**Exercise details:**
Exactly as they stand, set down all of the records again.

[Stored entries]
▬▬▬▬▬▬▬▬▬▬
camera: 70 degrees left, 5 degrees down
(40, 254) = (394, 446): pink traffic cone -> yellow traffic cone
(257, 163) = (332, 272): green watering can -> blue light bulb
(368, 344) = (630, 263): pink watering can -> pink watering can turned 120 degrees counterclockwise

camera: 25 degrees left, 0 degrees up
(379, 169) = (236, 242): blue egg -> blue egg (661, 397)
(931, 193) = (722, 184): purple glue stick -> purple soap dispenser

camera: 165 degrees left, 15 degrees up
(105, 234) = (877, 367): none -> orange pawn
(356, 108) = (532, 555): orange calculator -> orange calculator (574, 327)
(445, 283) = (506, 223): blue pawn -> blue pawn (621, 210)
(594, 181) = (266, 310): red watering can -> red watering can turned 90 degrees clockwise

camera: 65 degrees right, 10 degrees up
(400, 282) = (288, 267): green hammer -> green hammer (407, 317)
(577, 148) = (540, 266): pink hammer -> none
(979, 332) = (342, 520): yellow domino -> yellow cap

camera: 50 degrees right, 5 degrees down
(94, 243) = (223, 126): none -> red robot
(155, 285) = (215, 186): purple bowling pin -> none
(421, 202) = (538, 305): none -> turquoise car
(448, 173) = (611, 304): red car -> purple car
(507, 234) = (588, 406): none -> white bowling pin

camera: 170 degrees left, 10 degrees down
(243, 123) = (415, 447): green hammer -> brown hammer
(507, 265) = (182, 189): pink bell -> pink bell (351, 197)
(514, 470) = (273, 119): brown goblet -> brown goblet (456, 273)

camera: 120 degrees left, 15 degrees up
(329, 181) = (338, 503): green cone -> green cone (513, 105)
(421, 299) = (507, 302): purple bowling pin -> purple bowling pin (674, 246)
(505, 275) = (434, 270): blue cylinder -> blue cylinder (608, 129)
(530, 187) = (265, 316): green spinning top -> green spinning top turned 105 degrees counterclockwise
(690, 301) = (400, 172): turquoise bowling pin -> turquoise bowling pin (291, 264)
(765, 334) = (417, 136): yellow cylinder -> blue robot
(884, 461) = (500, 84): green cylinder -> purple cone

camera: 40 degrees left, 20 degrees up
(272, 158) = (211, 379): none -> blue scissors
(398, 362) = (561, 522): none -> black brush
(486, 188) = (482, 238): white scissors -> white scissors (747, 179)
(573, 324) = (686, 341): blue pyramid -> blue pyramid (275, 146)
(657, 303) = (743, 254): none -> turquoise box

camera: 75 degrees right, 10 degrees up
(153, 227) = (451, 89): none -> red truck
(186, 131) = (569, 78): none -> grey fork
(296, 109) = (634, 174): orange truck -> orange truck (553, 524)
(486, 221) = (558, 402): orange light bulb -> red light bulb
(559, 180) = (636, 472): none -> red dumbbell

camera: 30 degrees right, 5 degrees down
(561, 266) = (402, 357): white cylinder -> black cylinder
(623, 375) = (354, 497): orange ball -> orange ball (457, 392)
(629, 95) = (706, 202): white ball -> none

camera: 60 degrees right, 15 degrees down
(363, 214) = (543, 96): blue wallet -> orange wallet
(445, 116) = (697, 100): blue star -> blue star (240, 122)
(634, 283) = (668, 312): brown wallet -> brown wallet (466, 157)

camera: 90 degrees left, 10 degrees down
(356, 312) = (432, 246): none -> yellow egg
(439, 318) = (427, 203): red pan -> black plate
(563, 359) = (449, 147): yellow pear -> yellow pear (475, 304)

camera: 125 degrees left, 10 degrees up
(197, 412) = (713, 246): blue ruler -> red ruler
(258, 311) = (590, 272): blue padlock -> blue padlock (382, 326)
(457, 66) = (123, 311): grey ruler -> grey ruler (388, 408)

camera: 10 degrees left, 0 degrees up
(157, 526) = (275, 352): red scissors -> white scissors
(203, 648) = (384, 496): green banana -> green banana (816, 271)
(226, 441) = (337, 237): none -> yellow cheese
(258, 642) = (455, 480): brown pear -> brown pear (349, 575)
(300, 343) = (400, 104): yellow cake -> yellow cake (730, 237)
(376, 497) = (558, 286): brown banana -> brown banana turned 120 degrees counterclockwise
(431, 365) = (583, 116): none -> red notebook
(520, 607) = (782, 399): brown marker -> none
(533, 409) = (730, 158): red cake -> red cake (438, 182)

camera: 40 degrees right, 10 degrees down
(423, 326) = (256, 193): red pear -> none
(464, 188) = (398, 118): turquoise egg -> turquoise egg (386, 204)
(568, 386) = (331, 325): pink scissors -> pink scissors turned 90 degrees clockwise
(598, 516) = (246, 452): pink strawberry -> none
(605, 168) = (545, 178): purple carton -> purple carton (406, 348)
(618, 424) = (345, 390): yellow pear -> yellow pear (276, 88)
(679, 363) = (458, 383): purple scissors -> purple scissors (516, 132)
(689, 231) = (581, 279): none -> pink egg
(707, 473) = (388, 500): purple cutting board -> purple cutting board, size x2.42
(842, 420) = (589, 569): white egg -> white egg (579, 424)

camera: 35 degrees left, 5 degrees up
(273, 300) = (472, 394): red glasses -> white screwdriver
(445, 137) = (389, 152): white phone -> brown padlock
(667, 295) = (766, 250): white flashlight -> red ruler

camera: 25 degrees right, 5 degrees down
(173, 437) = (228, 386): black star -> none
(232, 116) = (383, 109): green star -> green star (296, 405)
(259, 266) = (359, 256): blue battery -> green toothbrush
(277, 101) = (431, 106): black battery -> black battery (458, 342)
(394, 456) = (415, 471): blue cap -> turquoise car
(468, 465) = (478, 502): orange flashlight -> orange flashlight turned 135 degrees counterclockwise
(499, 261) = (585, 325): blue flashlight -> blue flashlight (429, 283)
▬▬▬▬▬▬▬▬▬▬
**Problem solution:**
camera: 70 degrees left, 5 degrees down
(40, 254) = (394, 446): pink traffic cone -> yellow traffic cone
(257, 163) = (332, 272): green watering can -> blue light bulb
(368, 344) = (630, 263): pink watering can -> pink watering can turned 120 degrees counterclockwise

camera: 25 degrees left, 0 degrees up
(379, 169) = (236, 242): blue egg -> blue egg (661, 397)
(931, 193) = (722, 184): purple glue stick -> purple soap dispenser

camera: 165 degrees left, 15 degrees up
(105, 234) = (877, 367): none -> orange pawn
(356, 108) = (532, 555): orange calculator -> orange calculator (574, 327)
(445, 283) = (506, 223): blue pawn -> blue pawn (621, 210)
(594, 181) = (266, 310): red watering can -> red watering can turned 90 degrees clockwise

camera: 65 degrees right, 10 degrees up
(400, 282) = (288, 267): green hammer -> green hammer (407, 317)
(577, 148) = (540, 266): pink hammer -> none
(979, 332) = (342, 520): yellow domino -> yellow cap

camera: 50 degrees right, 5 degrees down
(94, 243) = (223, 126): none -> red robot
(155, 285) = (215, 186): purple bowling pin -> none
(421, 202) = (538, 305): none -> turquoise car
(448, 173) = (611, 304): red car -> purple car
(507, 234) = (588, 406): none -> white bowling pin

camera: 170 degrees left, 10 degrees down
(243, 123) = (415, 447): green hammer -> brown hammer
(507, 265) = (182, 189): pink bell -> pink bell (351, 197)
(514, 470) = (273, 119): brown goblet -> brown goblet (456, 273)

camera: 120 degrees left, 15 degrees up
(329, 181) = (338, 503): green cone -> green cone (513, 105)
(421, 299) = (507, 302): purple bowling pin -> purple bowling pin (674, 246)
(505, 275) = (434, 270): blue cylinder -> blue cylinder (608, 129)
(530, 187) = (265, 316): green spinning top -> green spinning top turned 105 degrees counterclockwise
(690, 301) = (400, 172): turquoise bowling pin -> turquoise bowling pin (291, 264)
(765, 334) = (417, 136): yellow cylinder -> blue robot
(884, 461) = (500, 84): green cylinder -> purple cone

camera: 40 degrees left, 20 degrees up
(272, 158) = (211, 379): none -> blue scissors
(398, 362) = (561, 522): none -> black brush
(486, 188) = (482, 238): white scissors -> white scissors (747, 179)
(573, 324) = (686, 341): blue pyramid -> blue pyramid (275, 146)
(657, 303) = (743, 254): none -> turquoise box

camera: 75 degrees right, 10 degrees up
(153, 227) = (451, 89): none -> red truck
(186, 131) = (569, 78): none -> grey fork
(296, 109) = (634, 174): orange truck -> orange truck (553, 524)
(486, 221) = (558, 402): orange light bulb -> red light bulb
(559, 180) = (636, 472): none -> red dumbbell

camera: 30 degrees right, 5 degrees down
(561, 266) = (402, 357): white cylinder -> black cylinder
(623, 375) = (354, 497): orange ball -> orange ball (457, 392)
(629, 95) = (706, 202): white ball -> none

camera: 60 degrees right, 15 degrees down
(363, 214) = (543, 96): blue wallet -> orange wallet
(445, 116) = (697, 100): blue star -> blue star (240, 122)
(634, 283) = (668, 312): brown wallet -> brown wallet (466, 157)

camera: 90 degrees left, 10 degrees down
(356, 312) = (432, 246): none -> yellow egg
(439, 318) = (427, 203): red pan -> black plate
(563, 359) = (449, 147): yellow pear -> yellow pear (475, 304)

camera: 125 degrees left, 10 degrees up
(197, 412) = (713, 246): blue ruler -> red ruler
(258, 311) = (590, 272): blue padlock -> blue padlock (382, 326)
(457, 66) = (123, 311): grey ruler -> grey ruler (388, 408)

camera: 10 degrees left, 0 degrees up
(157, 526) = (275, 352): red scissors -> white scissors
(203, 648) = (384, 496): green banana -> green banana (816, 271)
(226, 441) = (337, 237): none -> yellow cheese
(258, 642) = (455, 480): brown pear -> brown pear (349, 575)
(300, 343) = (400, 104): yellow cake -> yellow cake (730, 237)
(376, 497) = (558, 286): brown banana -> brown banana turned 120 degrees counterclockwise
(431, 365) = (583, 116): none -> red notebook
(520, 607) = (782, 399): brown marker -> none
(533, 409) = (730, 158): red cake -> red cake (438, 182)

camera: 40 degrees right, 10 degrees down
(423, 326) = (256, 193): red pear -> none
(464, 188) = (398, 118): turquoise egg -> turquoise egg (386, 204)
(568, 386) = (331, 325): pink scissors -> pink scissors turned 90 degrees clockwise
(598, 516) = (246, 452): pink strawberry -> none
(605, 168) = (545, 178): purple carton -> purple carton (406, 348)
(618, 424) = (345, 390): yellow pear -> yellow pear (276, 88)
(679, 363) = (458, 383): purple scissors -> purple scissors (516, 132)
(689, 231) = (581, 279): none -> pink egg
(707, 473) = (388, 500): purple cutting board -> purple cutting board, size x2.42
(842, 420) = (589, 569): white egg -> white egg (579, 424)

camera: 35 degrees left, 5 degrees up
(273, 300) = (472, 394): red glasses -> white screwdriver
(445, 137) = (389, 152): white phone -> brown padlock
(667, 295) = (766, 250): white flashlight -> red ruler

camera: 25 degrees right, 5 degrees down
(173, 437) = (228, 386): black star -> none
(232, 116) = (383, 109): green star -> green star (296, 405)
(259, 266) = (359, 256): blue battery -> green toothbrush
(277, 101) = (431, 106): black battery -> black battery (458, 342)
(394, 456) = (415, 471): blue cap -> turquoise car
(468, 465) = (478, 502): orange flashlight -> orange flashlight turned 135 degrees counterclockwise
(499, 261) = (585, 325): blue flashlight -> blue flashlight (429, 283)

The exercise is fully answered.